• What is expected
Print each entry as it appears. Images stay out of the copy.

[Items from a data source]
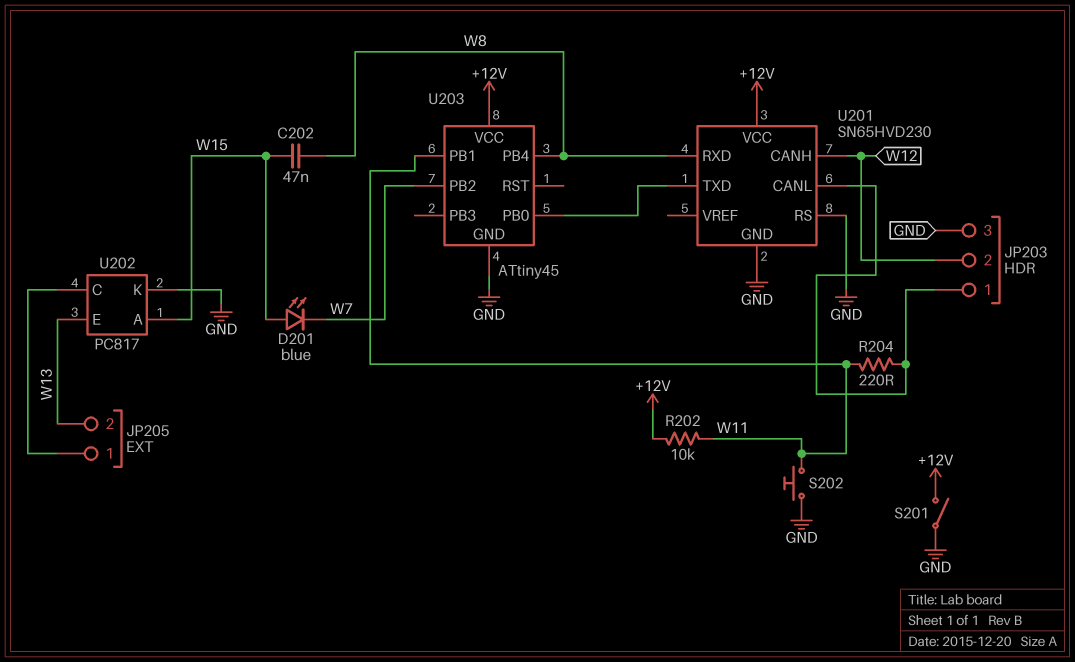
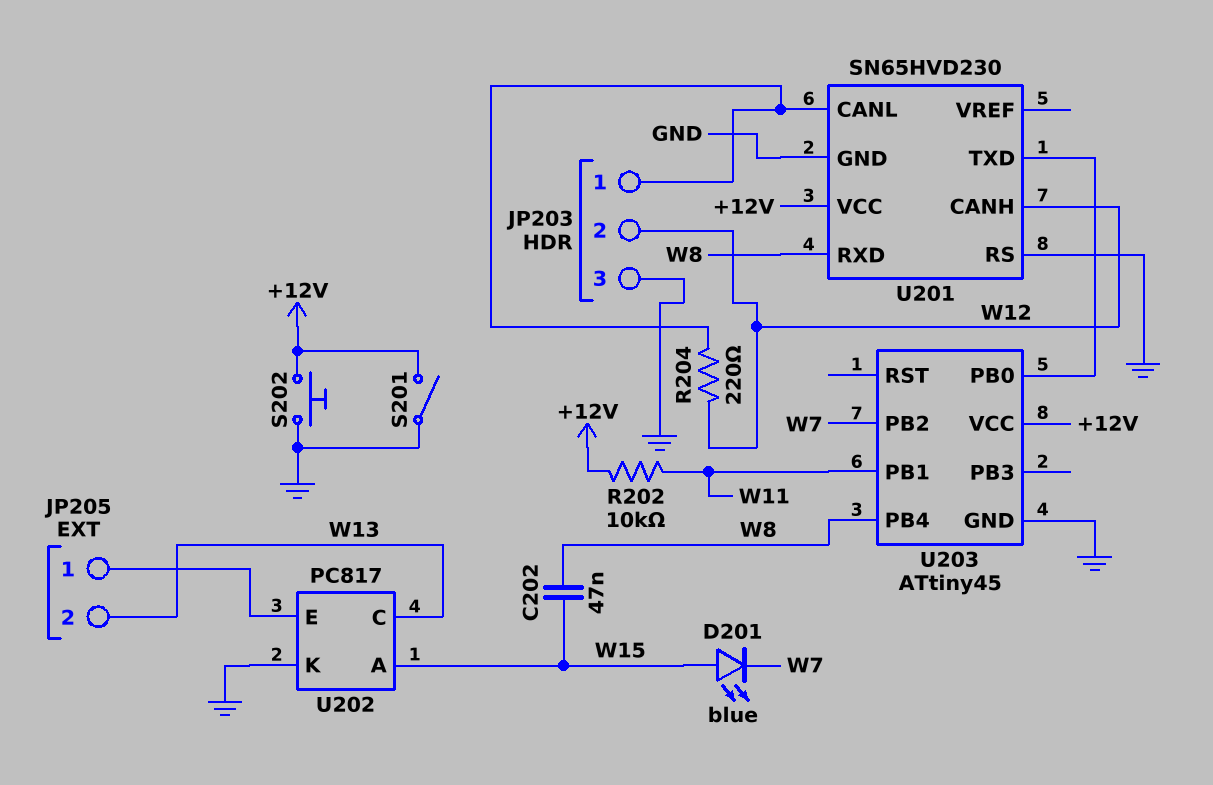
R204: 220 (JP203/1, W11) -> 220 (JP203/1, W12)
S202: button (GND, W11) -> button (+12V, GND)
U202 pin C: JP205/1 -> W13
U202 pin E: W13 -> JP205/1

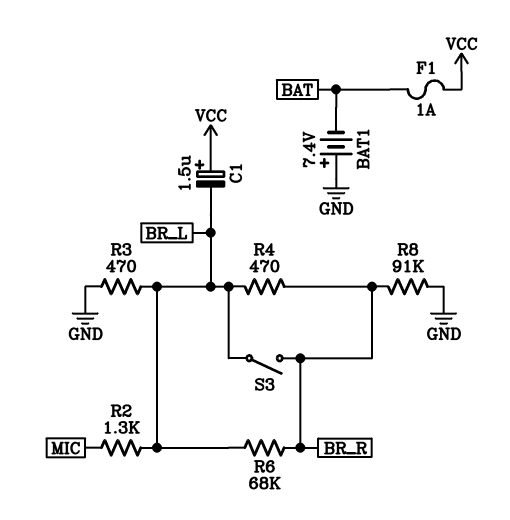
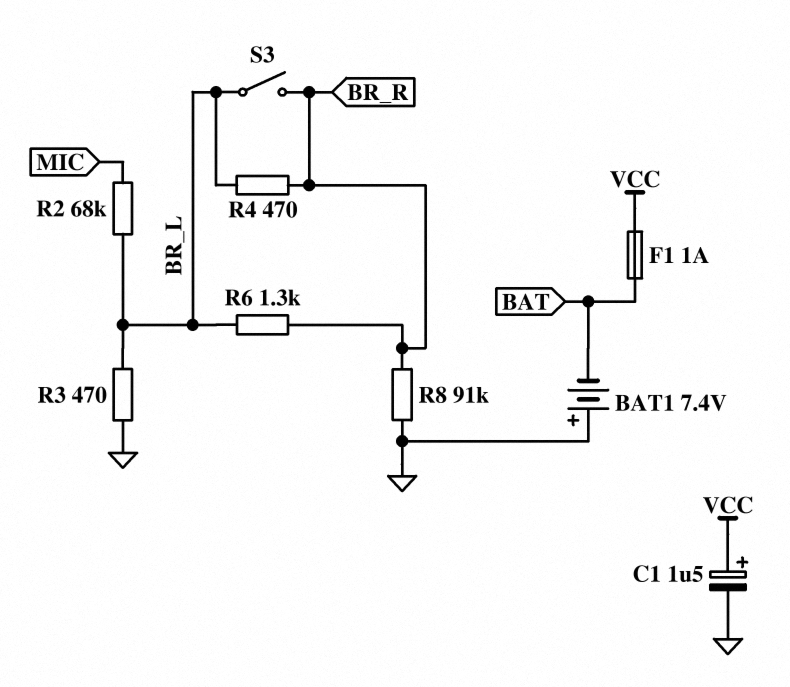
C1: 1.5uF (plus VCC, minus BR_L) -> 1.5uF (plus VCC, minus GND)
R2: 1.3k (BR_L, MIC) -> 68k (BR_L, MIC)
R6: 68k (BR_L, BR_R) -> 1.3k (BR_L, BR_R)

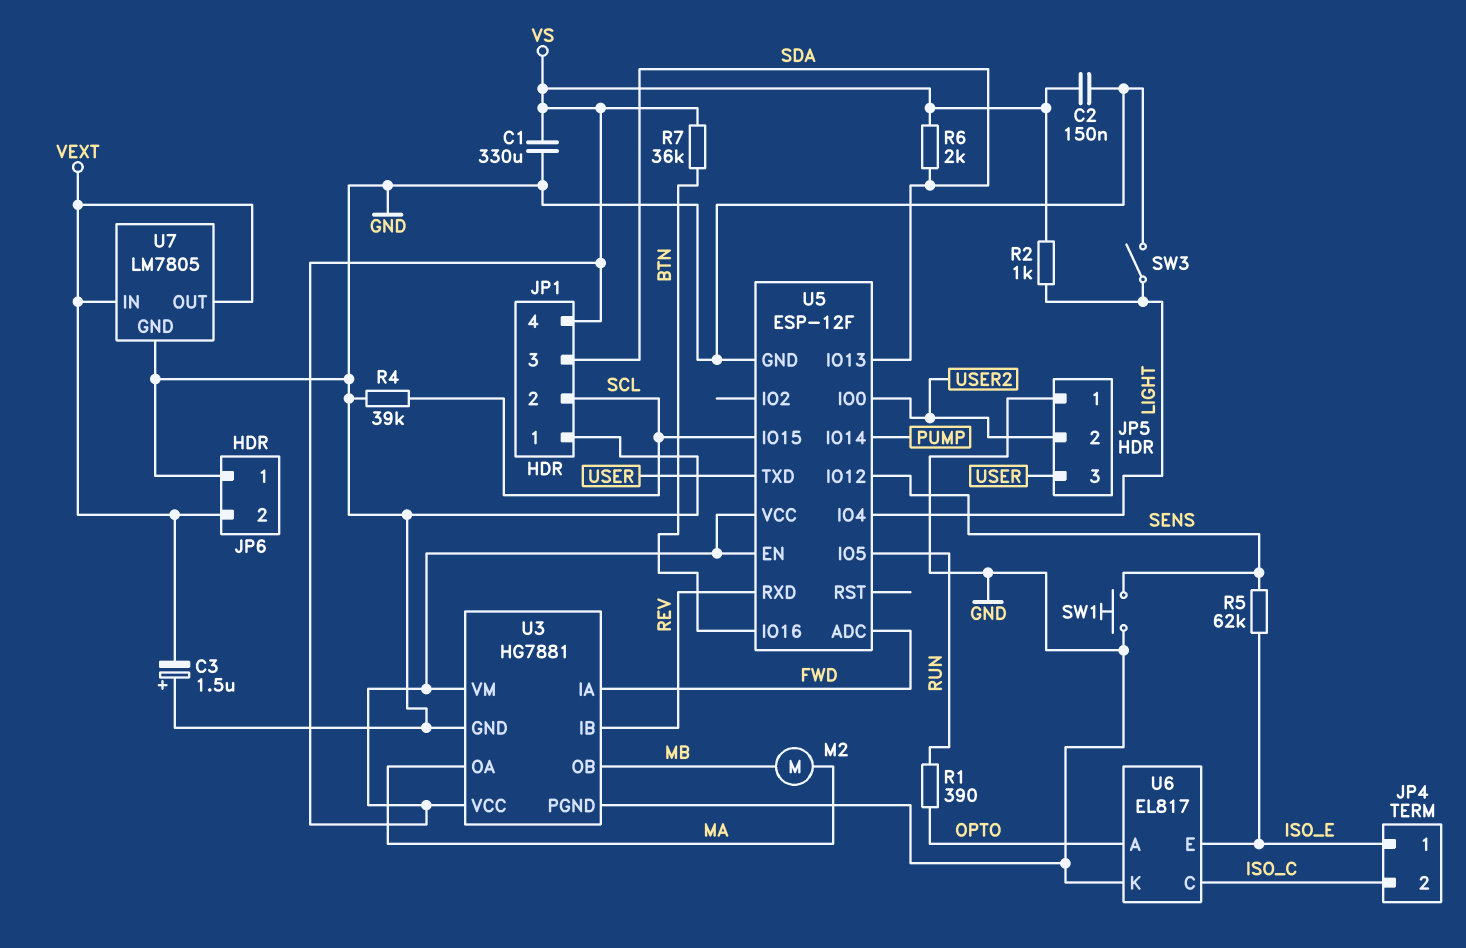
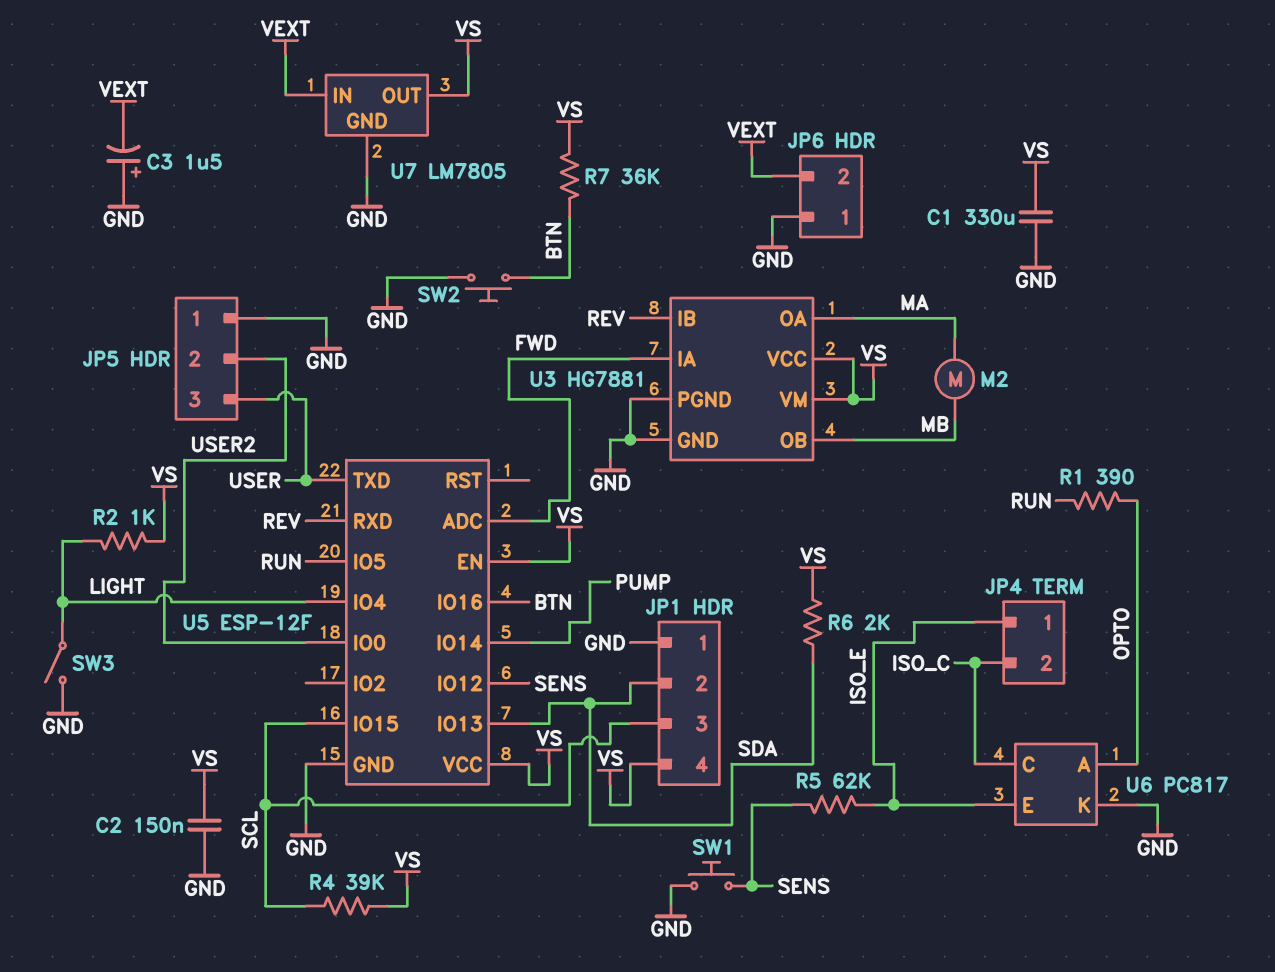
JP1 pin 2: SCL -> SDA
JP1 pin 3: SDA -> SCL
R4: 39k (GND, SCL) -> 39k (SCL, VS)
SW2: none -> button (BTN, GND)
U6: EL817 -> PC817
U7 pin OUT: VEXT -> VS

• Task output
R204: 220 (JP203/1, W11) -> 220 (JP203/1, W12)
S202: button (GND, W11) -> button (+12V, GND)
U202 pin C: JP205/1 -> W13
U202 pin E: W13 -> JP205/1

C1: 1.5uF (plus VCC, minus BR_L) -> 1.5uF (plus VCC, minus GND)
R2: 1.3k (BR_L, MIC) -> 68k (BR_L, MIC)
R6: 68k (BR_L, BR_R) -> 1.3k (BR_L, BR_R)

JP1 pin 2: SCL -> SDA
JP1 pin 3: SDA -> SCL
R4: 39k (GND, SCL) -> 39k (SCL, VS)
SW2: none -> button (BTN, GND)
U6: EL817 -> PC817
U7 pin OUT: VEXT -> VS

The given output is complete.